# [Records shown]

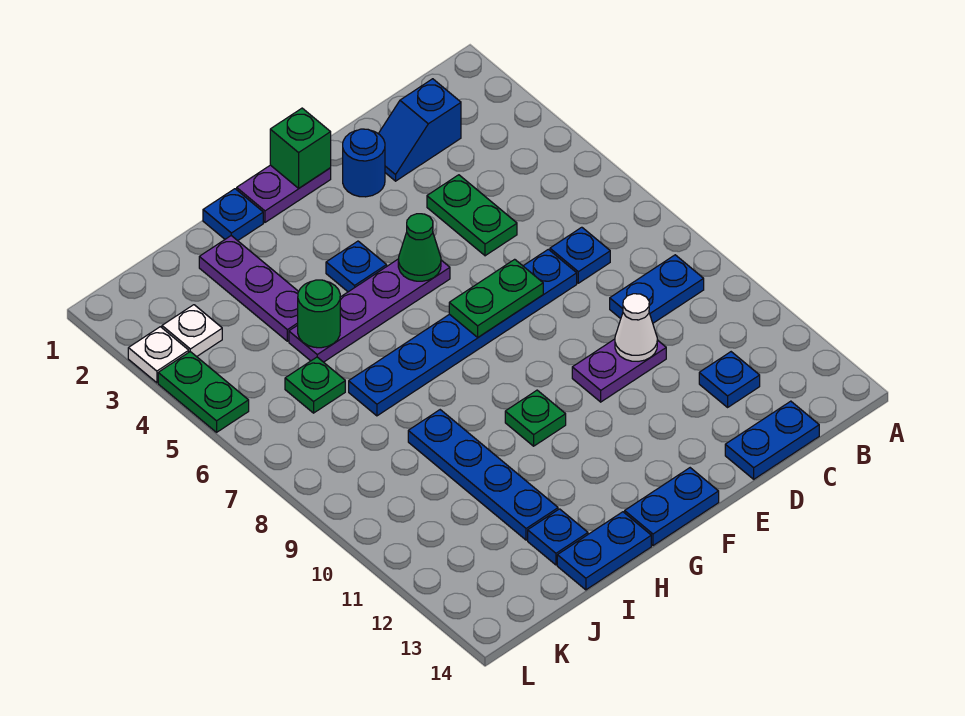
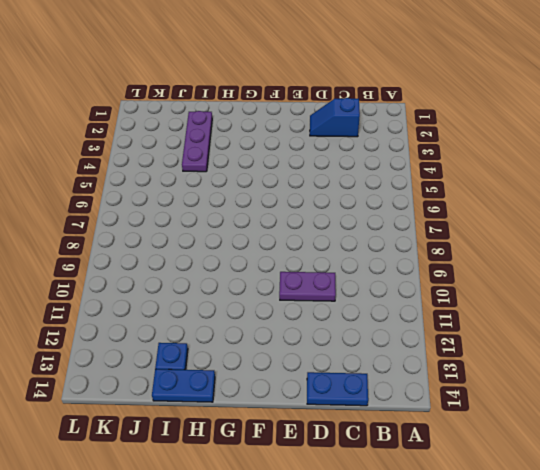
none -> blue plate B9:C9 level 1
none -> blue plate C7 level 1
none -> blue plate C12 level 1

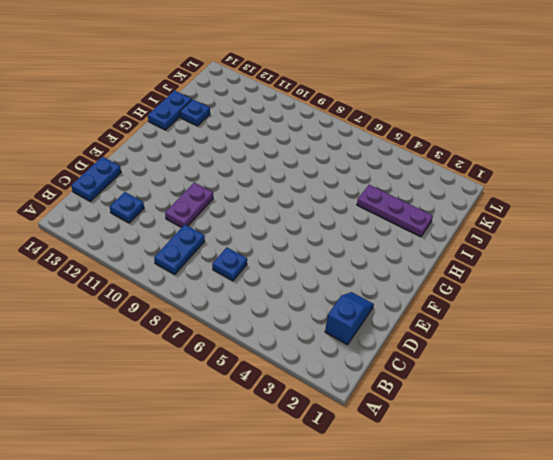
none -> green plate D4:D5 level 1
none -> blue plate D7:I7 level 1
none -> blue round brick E2 level 1

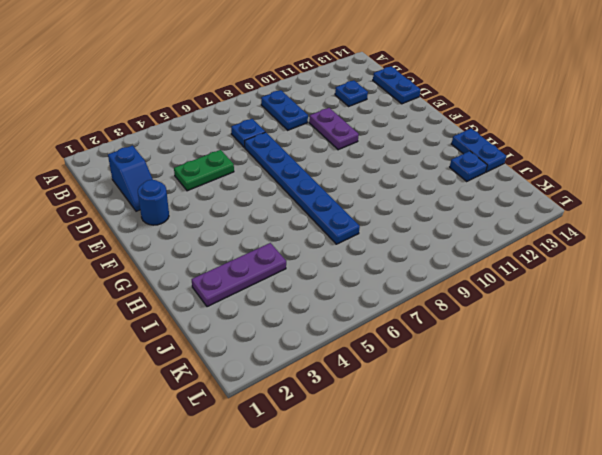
none -> purple plate F1:G1 level 1
none -> purple plate F5:I5 level 1
none -> blue plate F14:G14 level 1

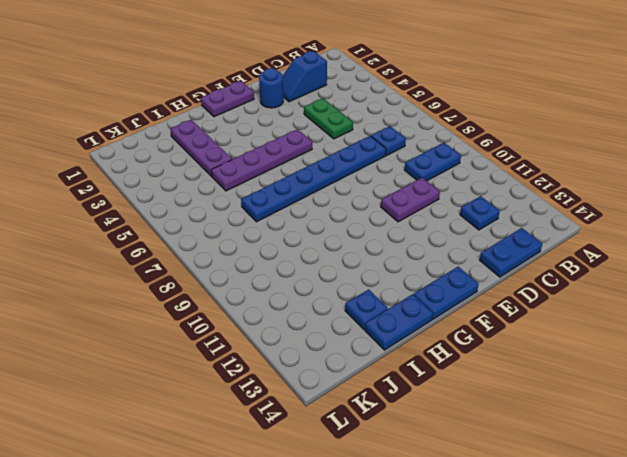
none -> blue plate G4 level 1
none -> green plate G10 level 1
none -> blue plate H1 level 1

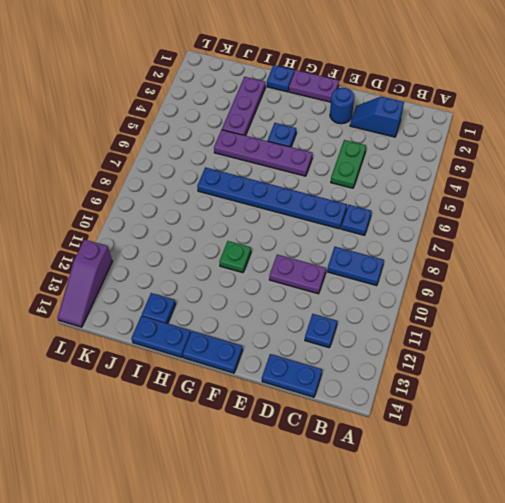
purple slope L12:L14 level 1 top 12 -> none
none -> blue plate I9:I12 level 1
none -> green plate J6 level 1
none -> white plate K3 level 1

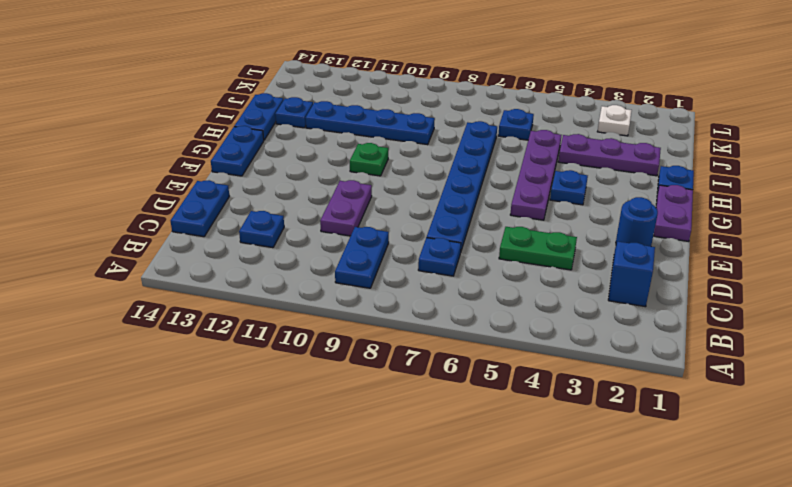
blue plate J6 level 1 -> green plate J6 level 1
none -> white plate L3 level 1
none -> green plate L4:L5 level 1
none -> white cone D10 level 2

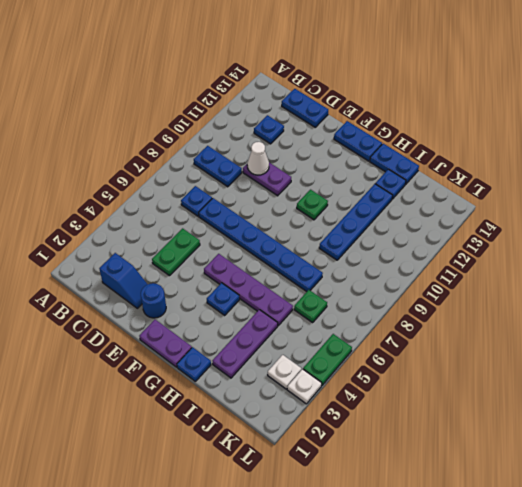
none -> green plate E7:F7 level 2
none -> green brick F1 level 2
none -> green cone F5 level 2

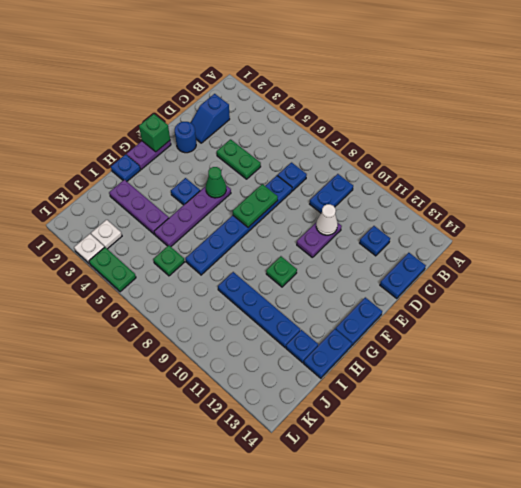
none -> green round brick I5 level 2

# [What needs to be done]
A word-for-word reproduction is needed of the lines above from the line containing "none -> blue plate G4 level 1" through the line containing "none -> white plate L3 level 1", with both ends kept and no pictures.

# [Reply]
none -> blue plate G4 level 1
none -> green plate G10 level 1
none -> blue plate H1 level 1

purple slope L12:L14 level 1 top 12 -> none
none -> blue plate I9:I12 level 1
none -> green plate J6 level 1
none -> white plate K3 level 1

blue plate J6 level 1 -> green plate J6 level 1
none -> white plate L3 level 1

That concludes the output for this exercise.